DATA PROVIDED –
□ □ □
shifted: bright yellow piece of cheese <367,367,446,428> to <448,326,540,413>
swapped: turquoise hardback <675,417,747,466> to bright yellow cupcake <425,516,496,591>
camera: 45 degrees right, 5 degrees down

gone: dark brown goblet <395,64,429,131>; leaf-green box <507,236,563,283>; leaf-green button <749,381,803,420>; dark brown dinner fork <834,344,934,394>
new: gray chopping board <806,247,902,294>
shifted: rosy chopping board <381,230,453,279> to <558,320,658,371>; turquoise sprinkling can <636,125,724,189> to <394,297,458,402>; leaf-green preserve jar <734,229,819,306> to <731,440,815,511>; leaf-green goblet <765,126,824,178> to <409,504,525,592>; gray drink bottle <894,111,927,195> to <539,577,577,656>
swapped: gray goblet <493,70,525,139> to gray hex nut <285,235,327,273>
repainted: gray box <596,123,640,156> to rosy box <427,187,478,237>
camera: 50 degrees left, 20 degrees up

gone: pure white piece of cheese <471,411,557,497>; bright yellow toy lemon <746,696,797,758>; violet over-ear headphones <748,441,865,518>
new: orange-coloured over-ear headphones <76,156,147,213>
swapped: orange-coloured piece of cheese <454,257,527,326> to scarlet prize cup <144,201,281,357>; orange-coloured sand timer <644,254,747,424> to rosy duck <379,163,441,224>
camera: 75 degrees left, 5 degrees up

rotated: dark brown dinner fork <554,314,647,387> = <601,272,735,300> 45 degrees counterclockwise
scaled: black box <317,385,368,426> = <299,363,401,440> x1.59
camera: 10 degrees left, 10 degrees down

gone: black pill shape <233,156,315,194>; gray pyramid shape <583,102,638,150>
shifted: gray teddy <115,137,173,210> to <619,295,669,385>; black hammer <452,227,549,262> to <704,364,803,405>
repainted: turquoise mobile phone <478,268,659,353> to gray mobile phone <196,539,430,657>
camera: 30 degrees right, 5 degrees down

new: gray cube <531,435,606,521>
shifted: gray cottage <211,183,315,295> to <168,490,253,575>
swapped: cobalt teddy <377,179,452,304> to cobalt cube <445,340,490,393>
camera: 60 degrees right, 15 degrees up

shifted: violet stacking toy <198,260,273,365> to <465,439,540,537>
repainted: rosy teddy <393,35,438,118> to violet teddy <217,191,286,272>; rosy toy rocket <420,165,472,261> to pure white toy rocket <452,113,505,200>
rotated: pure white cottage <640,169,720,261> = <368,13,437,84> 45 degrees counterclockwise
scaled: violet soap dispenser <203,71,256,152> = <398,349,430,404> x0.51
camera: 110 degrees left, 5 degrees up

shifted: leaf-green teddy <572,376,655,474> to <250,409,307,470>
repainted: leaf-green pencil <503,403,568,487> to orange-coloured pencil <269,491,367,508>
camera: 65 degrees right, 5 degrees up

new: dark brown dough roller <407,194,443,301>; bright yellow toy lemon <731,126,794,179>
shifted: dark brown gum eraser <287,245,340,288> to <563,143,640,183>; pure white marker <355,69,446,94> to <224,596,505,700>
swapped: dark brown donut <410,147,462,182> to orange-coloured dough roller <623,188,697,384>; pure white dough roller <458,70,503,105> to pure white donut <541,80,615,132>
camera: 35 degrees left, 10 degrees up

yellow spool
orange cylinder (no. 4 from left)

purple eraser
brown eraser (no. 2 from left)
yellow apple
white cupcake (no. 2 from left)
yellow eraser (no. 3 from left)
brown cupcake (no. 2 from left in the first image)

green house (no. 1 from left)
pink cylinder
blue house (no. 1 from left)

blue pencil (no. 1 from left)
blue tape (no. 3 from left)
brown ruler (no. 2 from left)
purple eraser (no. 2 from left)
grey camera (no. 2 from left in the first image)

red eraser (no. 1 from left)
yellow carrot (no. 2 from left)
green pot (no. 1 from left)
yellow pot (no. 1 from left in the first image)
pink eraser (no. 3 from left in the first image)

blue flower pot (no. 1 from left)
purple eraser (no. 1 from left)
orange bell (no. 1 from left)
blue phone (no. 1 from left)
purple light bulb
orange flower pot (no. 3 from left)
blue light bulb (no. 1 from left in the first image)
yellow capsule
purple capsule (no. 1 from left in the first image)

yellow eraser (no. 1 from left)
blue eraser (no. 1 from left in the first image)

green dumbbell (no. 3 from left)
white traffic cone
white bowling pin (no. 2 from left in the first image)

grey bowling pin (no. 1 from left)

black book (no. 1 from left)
□ □ □
REQUIRED ACTION –
Every line of the data above belongs in the answer, unchanged.

COMPLETED TASK –
shifted: bright yellow piece of cheese <367,367,446,428> to <448,326,540,413>
swapped: turquoise hardback <675,417,747,466> to bright yellow cupcake <425,516,496,591>
camera: 45 degrees right, 5 degrees down

gone: dark brown goblet <395,64,429,131>; leaf-green box <507,236,563,283>; leaf-green button <749,381,803,420>; dark brown dinner fork <834,344,934,394>
new: gray chopping board <806,247,902,294>
shifted: rosy chopping board <381,230,453,279> to <558,320,658,371>; turquoise sprinkling can <636,125,724,189> to <394,297,458,402>; leaf-green preserve jar <734,229,819,306> to <731,440,815,511>; leaf-green goblet <765,126,824,178> to <409,504,525,592>; gray drink bottle <894,111,927,195> to <539,577,577,656>
swapped: gray goblet <493,70,525,139> to gray hex nut <285,235,327,273>
repainted: gray box <596,123,640,156> to rosy box <427,187,478,237>
camera: 50 degrees left, 20 degrees up

gone: pure white piece of cheese <471,411,557,497>; bright yellow toy lemon <746,696,797,758>; violet over-ear headphones <748,441,865,518>
new: orange-coloured over-ear headphones <76,156,147,213>
swapped: orange-coloured piece of cheese <454,257,527,326> to scarlet prize cup <144,201,281,357>; orange-coloured sand timer <644,254,747,424> to rosy duck <379,163,441,224>
camera: 75 degrees left, 5 degrees up

rotated: dark brown dinner fork <554,314,647,387> = <601,272,735,300> 45 degrees counterclockwise
scaled: black box <317,385,368,426> = <299,363,401,440> x1.59
camera: 10 degrees left, 10 degrees down

gone: black pill shape <233,156,315,194>; gray pyramid shape <583,102,638,150>
shifted: gray teddy <115,137,173,210> to <619,295,669,385>; black hammer <452,227,549,262> to <704,364,803,405>
repainted: turquoise mobile phone <478,268,659,353> to gray mobile phone <196,539,430,657>
camera: 30 degrees right, 5 degrees down

new: gray cube <531,435,606,521>
shifted: gray cottage <211,183,315,295> to <168,490,253,575>
swapped: cobalt teddy <377,179,452,304> to cobalt cube <445,340,490,393>
camera: 60 degrees right, 15 degrees up

shifted: violet stacking toy <198,260,273,365> to <465,439,540,537>
repainted: rosy teddy <393,35,438,118> to violet teddy <217,191,286,272>; rosy toy rocket <420,165,472,261> to pure white toy rocket <452,113,505,200>
rotated: pure white cottage <640,169,720,261> = <368,13,437,84> 45 degrees counterclockwise
scaled: violet soap dispenser <203,71,256,152> = <398,349,430,404> x0.51
camera: 110 degrees left, 5 degrees up

shifted: leaf-green teddy <572,376,655,474> to <250,409,307,470>
repainted: leaf-green pencil <503,403,568,487> to orange-coloured pencil <269,491,367,508>
camera: 65 degrees right, 5 degrees up

new: dark brown dough roller <407,194,443,301>; bright yellow toy lemon <731,126,794,179>
shifted: dark brown gum eraser <287,245,340,288> to <563,143,640,183>; pure white marker <355,69,446,94> to <224,596,505,700>
swapped: dark brown donut <410,147,462,182> to orange-coloured dough roller <623,188,697,384>; pure white dough roller <458,70,503,105> to pure white donut <541,80,615,132>
camera: 35 degrees left, 10 degrees up

yellow spool
orange cylinder (no. 4 from left)

purple eraser
brown eraser (no. 2 from left)
yellow apple
white cupcake (no. 2 from left)
yellow eraser (no. 3 from left)
brown cupcake (no. 2 from left in the first image)

green house (no. 1 from left)
pink cylinder
blue house (no. 1 from left)

blue pencil (no. 1 from left)
blue tape (no. 3 from left)
brown ruler (no. 2 from left)
purple eraser (no. 2 from left)
grey camera (no. 2 from left in the first image)

red eraser (no. 1 from left)
yellow carrot (no. 2 from left)
green pot (no. 1 from left)
yellow pot (no. 1 from left in the first image)
pink eraser (no. 3 from left in the first image)

blue flower pot (no. 1 from left)
purple eraser (no. 1 from left)
orange bell (no. 1 from left)
blue phone (no. 1 from left)
purple light bulb
orange flower pot (no. 3 from left)
blue light bulb (no. 1 from left in the first image)
yellow capsule
purple capsule (no. 1 from left in the first image)

yellow eraser (no. 1 from left)
blue eraser (no. 1 from left in the first image)

green dumbbell (no. 3 from left)
white traffic cone
white bowling pin (no. 2 from left in the first image)

grey bowling pin (no. 1 from left)

black book (no. 1 from left)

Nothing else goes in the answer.